Your task is to print all of the entries exactly, though the pictures should not be included.

Content starts

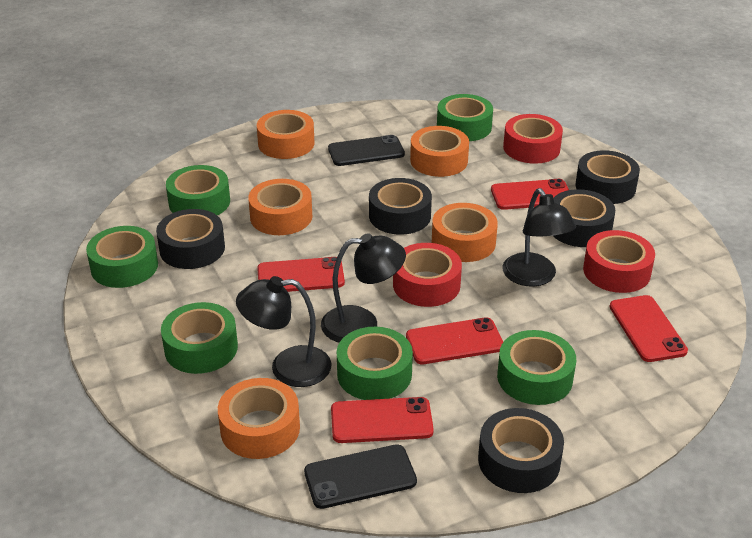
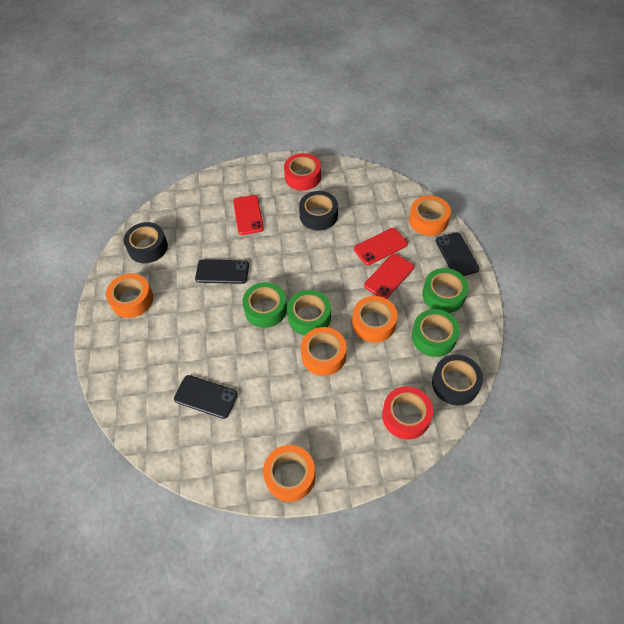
black lamp: 3 -> 0
black phone: 2 -> 3
black tape: 5 -> 3
green tape: 6 -> 4
red phone: 5 -> 3
red tape: 3 -> 2

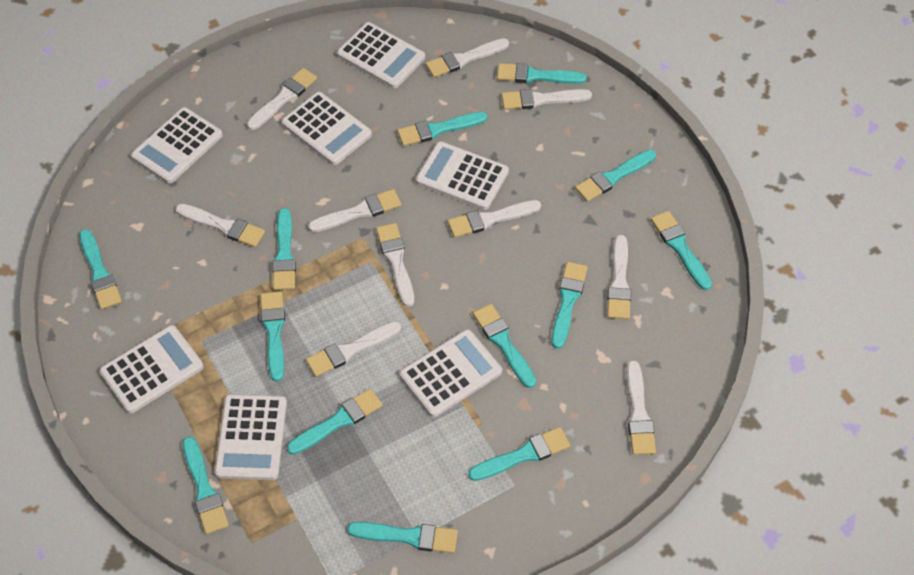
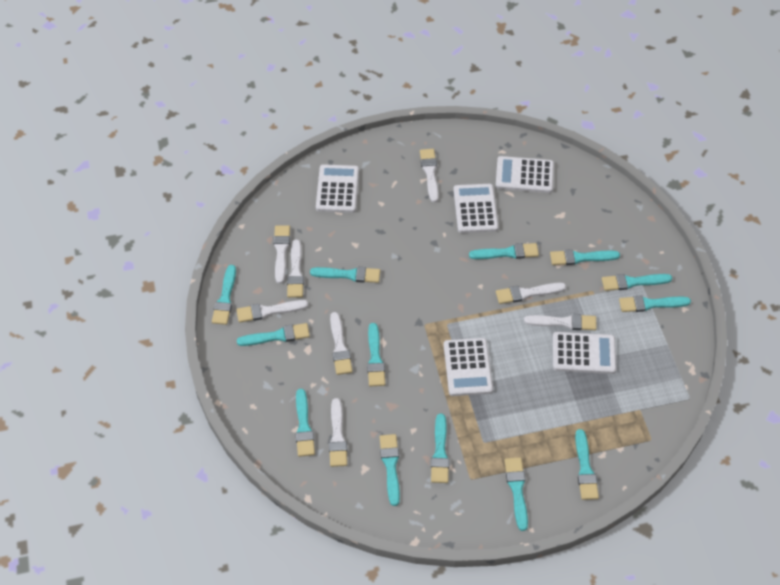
white brush: 10 -> 8
white calculator: 7 -> 5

Content ends

**Response:**
black lamp: 3 -> 0
black phone: 2 -> 3
black tape: 5 -> 3
green tape: 6 -> 4
red phone: 5 -> 3
red tape: 3 -> 2

white brush: 10 -> 8
white calculator: 7 -> 5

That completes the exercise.